**DATASET EXCERPT**
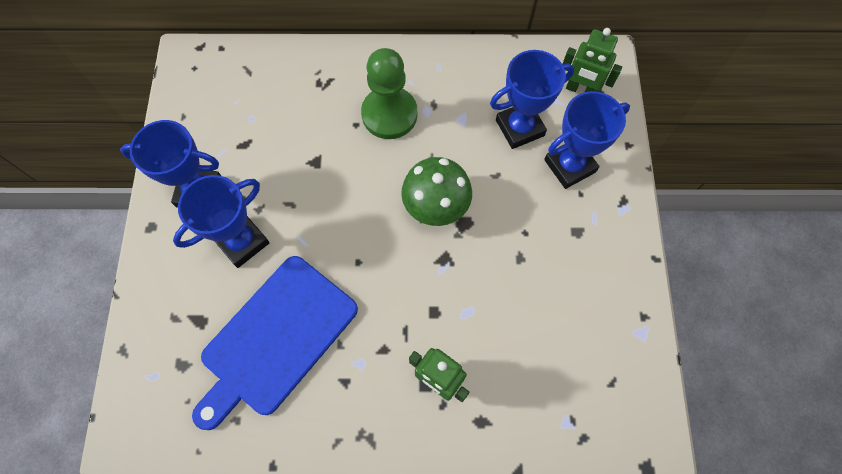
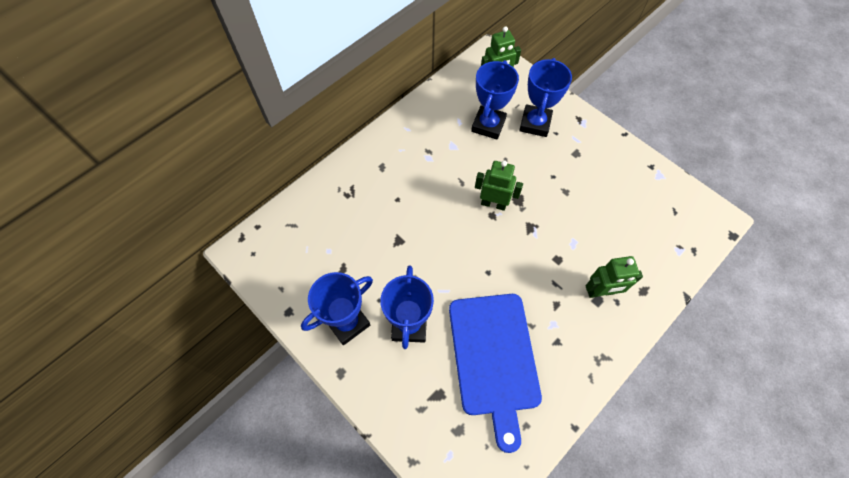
camera: 45 degrees left, 5 degrees down
(389, 114) = (410, 177): green pawn -> none
(436, 206) = (493, 203): green mushroom -> green robot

**WORK INSTRUCTION**
All lines above that include the word "green" must be copied into the answer.

**TASK RESULT**
(389, 114) = (410, 177): green pawn -> none
(436, 206) = (493, 203): green mushroom -> green robot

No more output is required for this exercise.